§ **WHAT YOU WILL DO**:
Print every entry exactly as it appears, but skip the pictures.

□ □ □ □

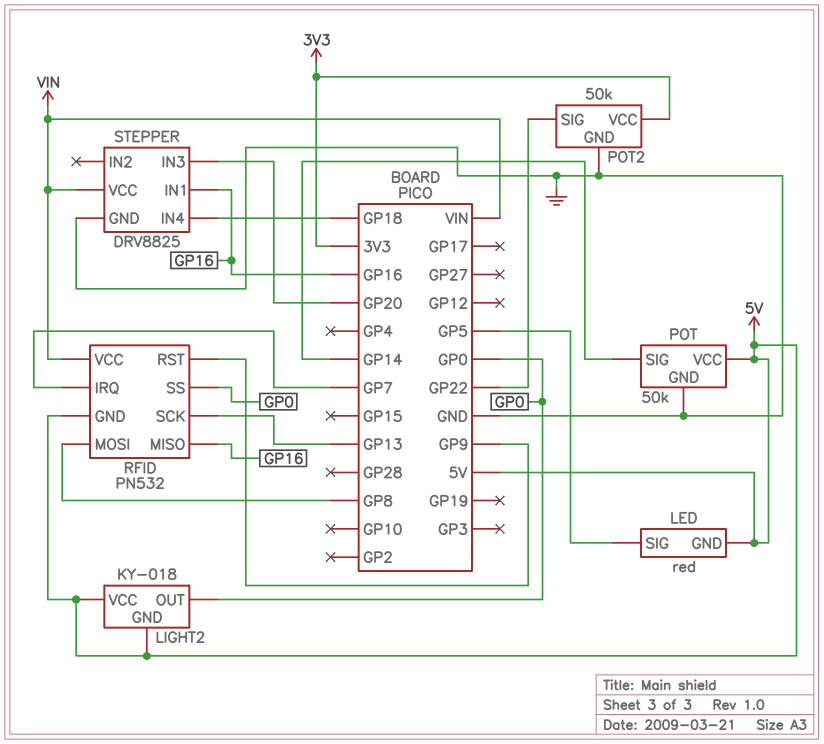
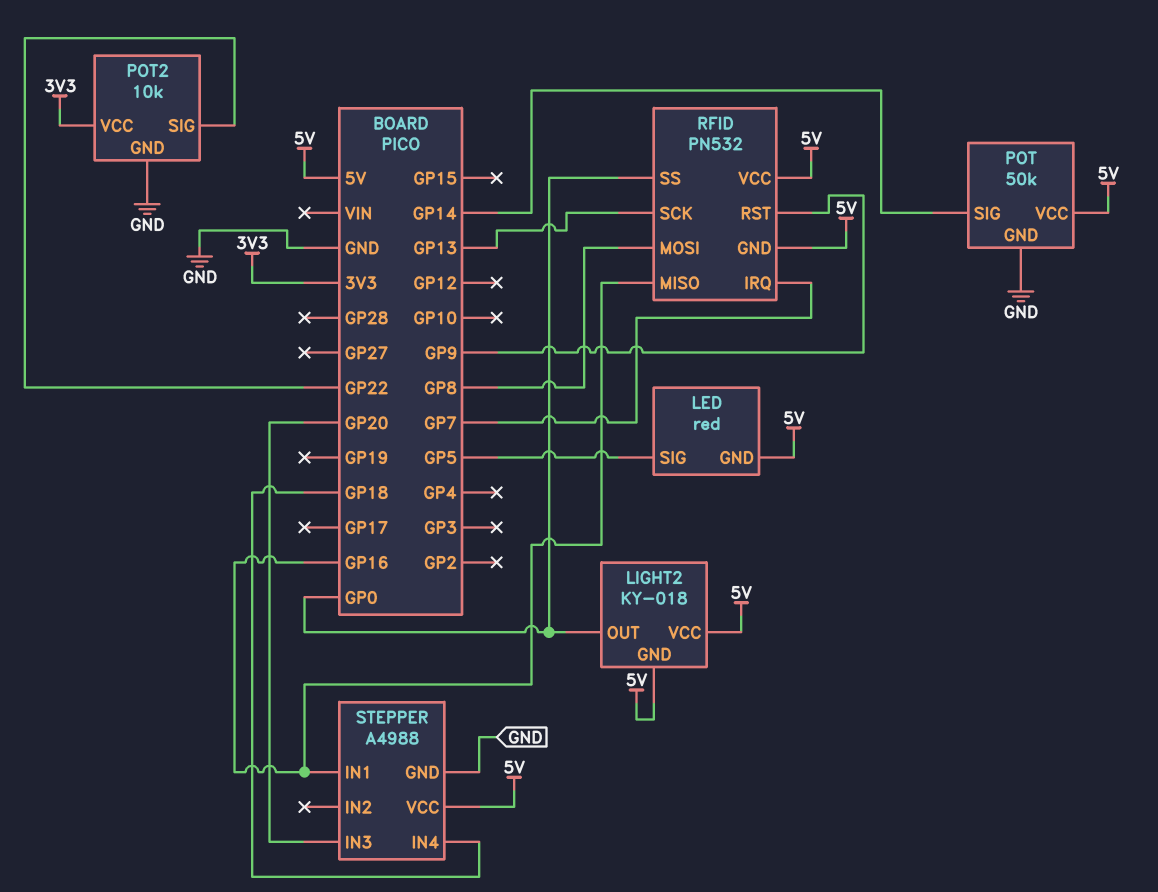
POT2: 50k -> 10k
RFID pin VCC: VIN -> 5V
STEPPER: DRV8825 -> A4988
STEPPER pin VCC: VIN -> 5V

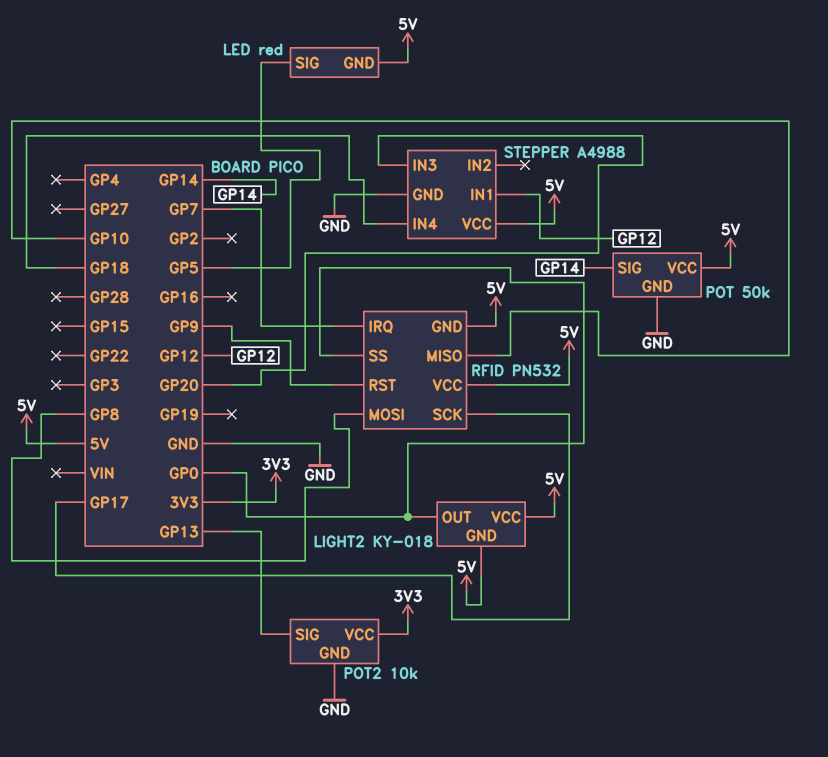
POT2 pin SIG: GP22 -> GP13
RFID pin MISO: GP16 -> GP10
RFID pin SCK: GP13 -> GP17
STEPPER pin IN1: GP16 -> GP12

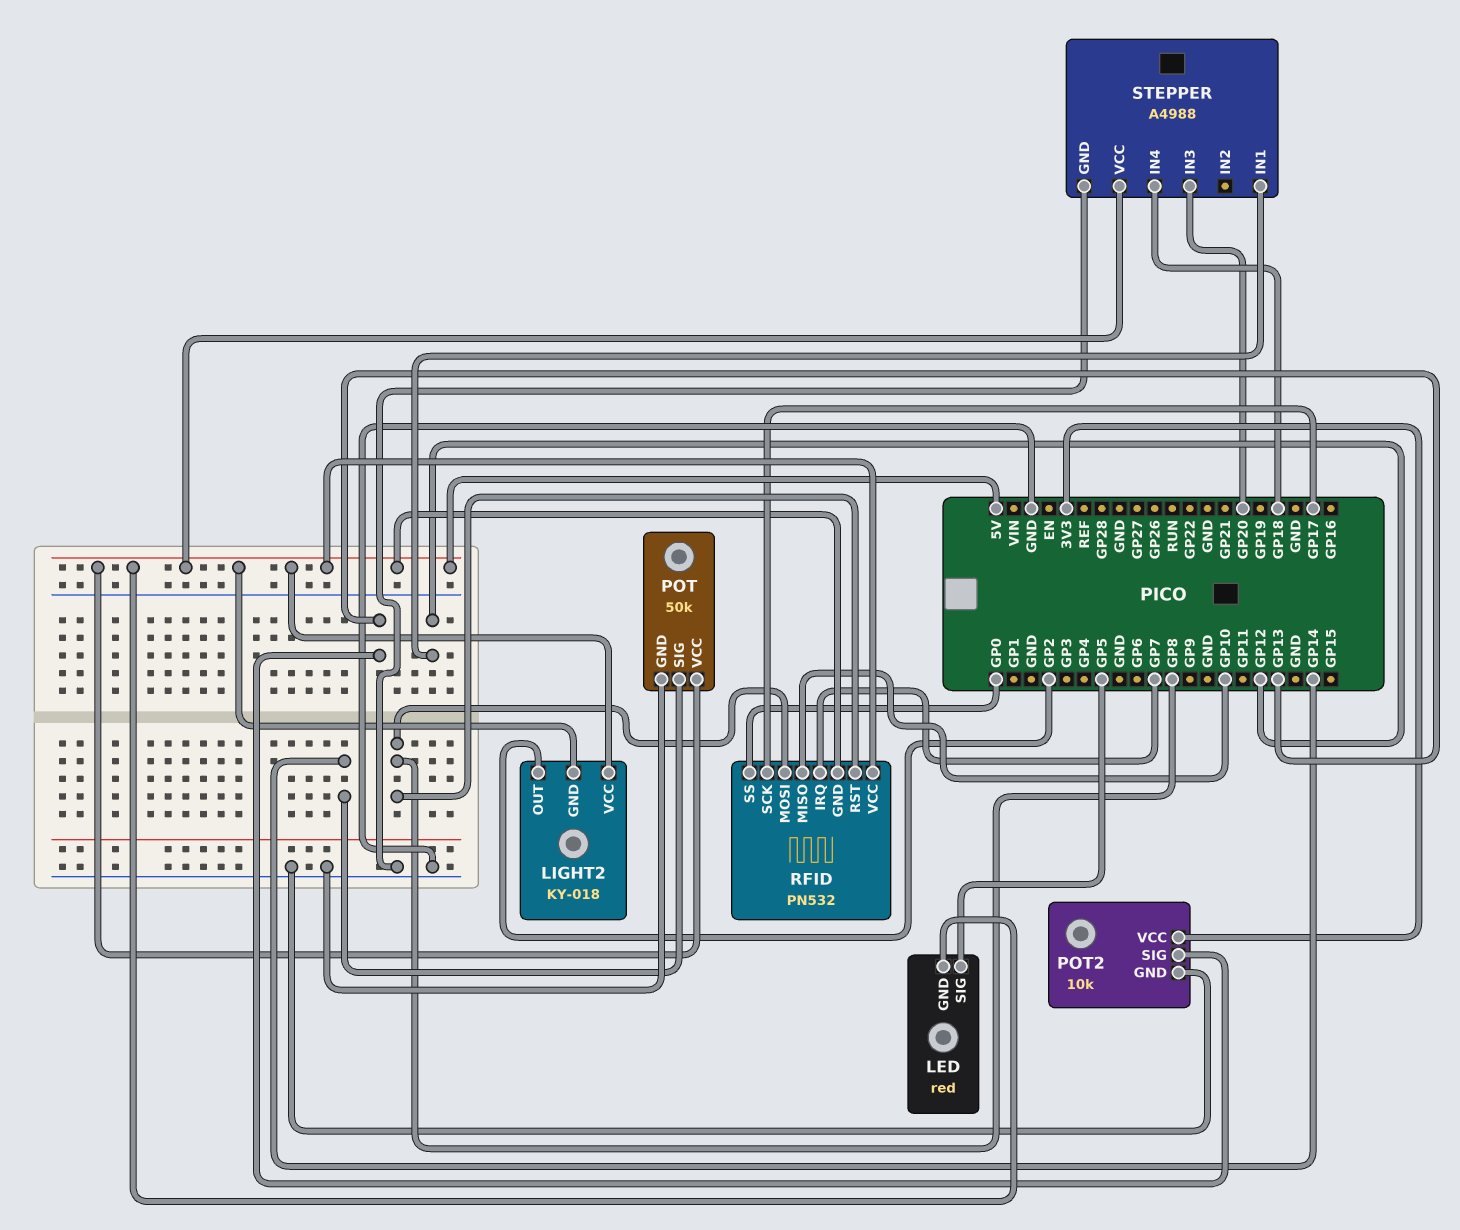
LIGHT2 pin OUT: GP0 -> GP2
RFID pin RST: GP9 -> GP8

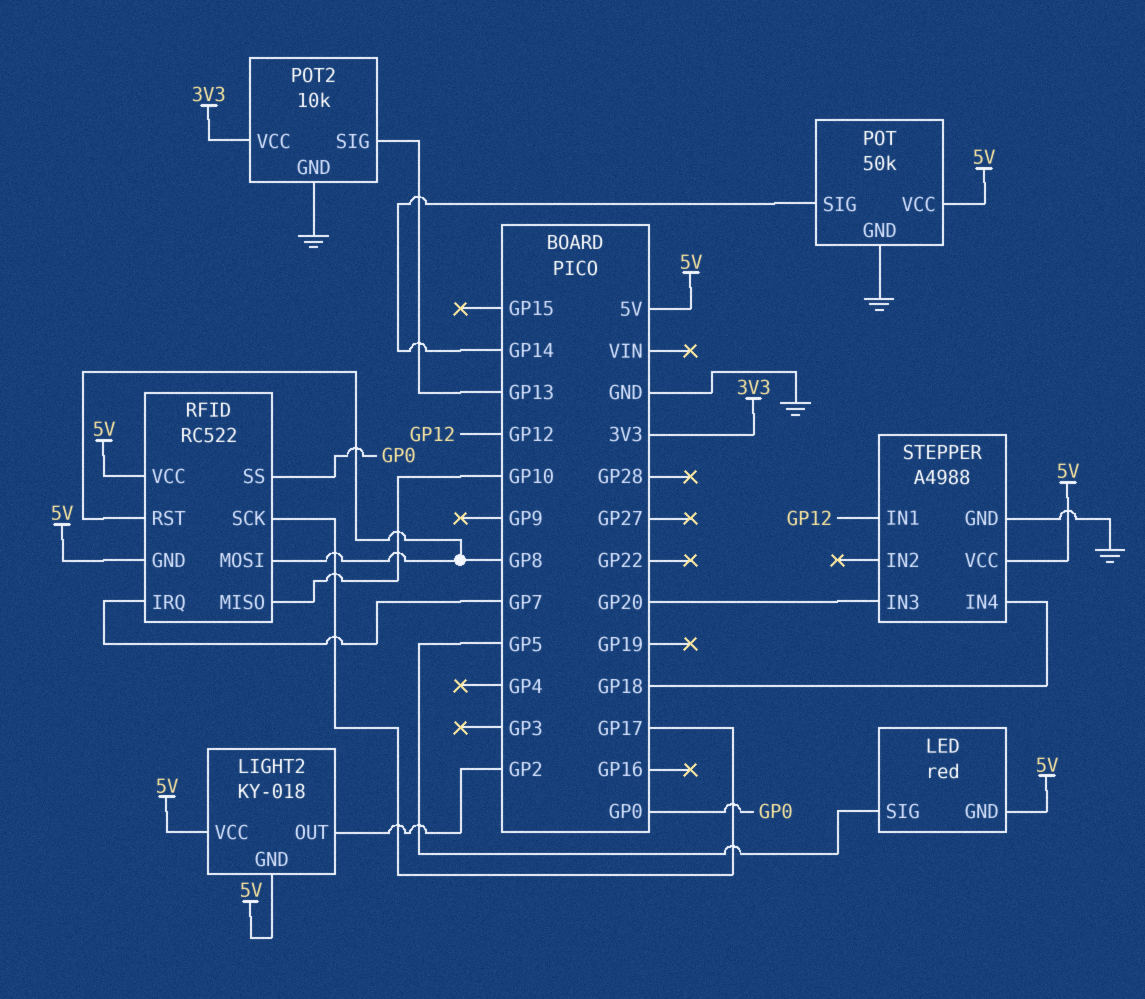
RFID: PN532 -> RC522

□ □ □ □

§ **TASK RESPONSE**:
POT2: 50k -> 10k
RFID pin VCC: VIN -> 5V
STEPPER: DRV8825 -> A4988
STEPPER pin VCC: VIN -> 5V

POT2 pin SIG: GP22 -> GP13
RFID pin MISO: GP16 -> GP10
RFID pin SCK: GP13 -> GP17
STEPPER pin IN1: GP16 -> GP12

LIGHT2 pin OUT: GP0 -> GP2
RFID pin RST: GP9 -> GP8

RFID: PN532 -> RC522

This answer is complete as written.